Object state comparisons
++++++

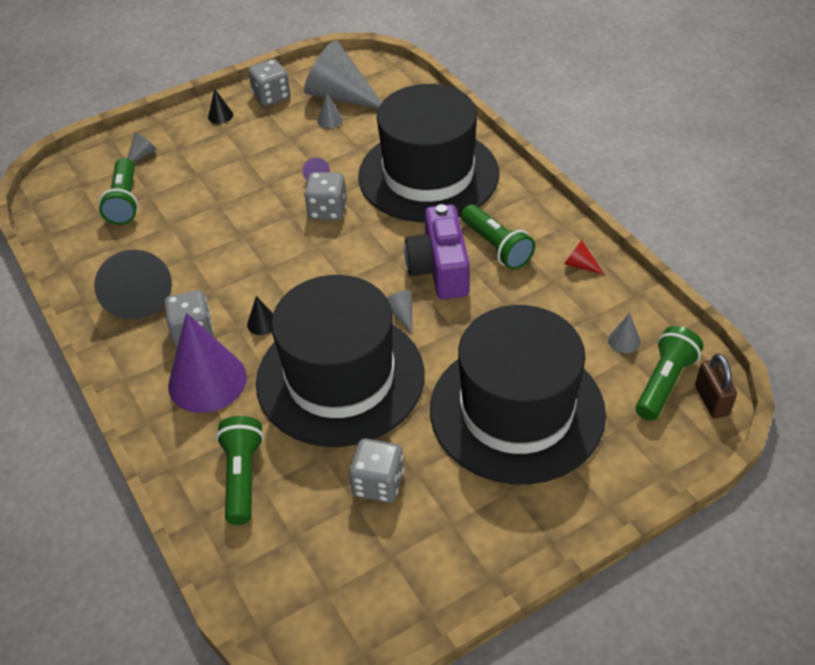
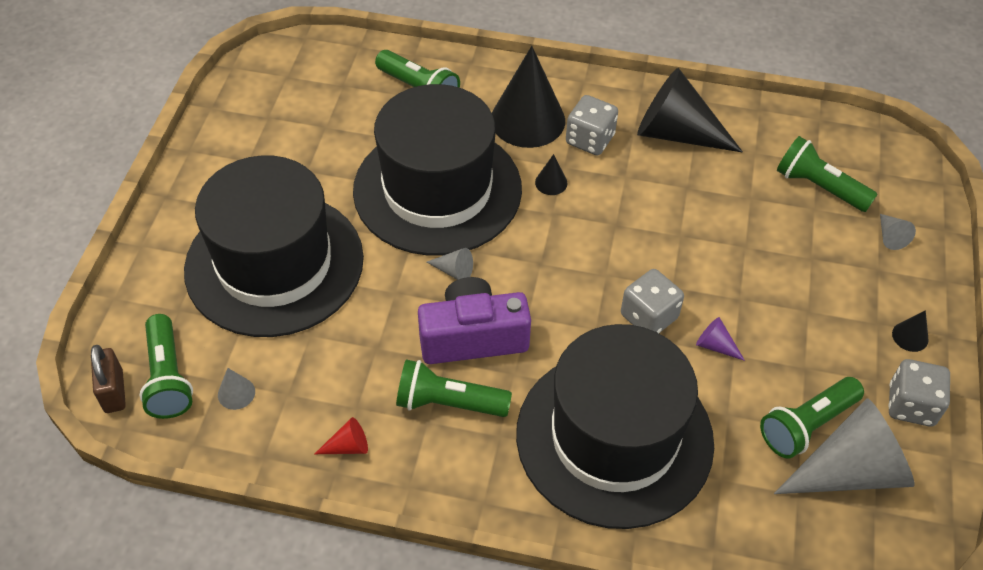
camera: 130 degrees right, 5 degrees up
(207, 381) = (527, 120): purple cone -> black cone
(330, 120) = (807, 425): grey cone -> green flashlight
(378, 483) = (324, 147): grey dice -> none
(439, 269) = (473, 337): purple camera -> purple camera turned 45 degrees counterclockwise
(711, 400) = (114, 391): brown padlock -> brown padlock turned 45 degrees clockwise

++++++

EXERCISE OBJECTIVE:
Could you retype every record above exactly, leaving the pictures out?

TASK ANSWER:
camera: 130 degrees right, 5 degrees up
(207, 381) = (527, 120): purple cone -> black cone
(330, 120) = (807, 425): grey cone -> green flashlight
(378, 483) = (324, 147): grey dice -> none
(439, 269) = (473, 337): purple camera -> purple camera turned 45 degrees counterclockwise
(711, 400) = (114, 391): brown padlock -> brown padlock turned 45 degrees clockwise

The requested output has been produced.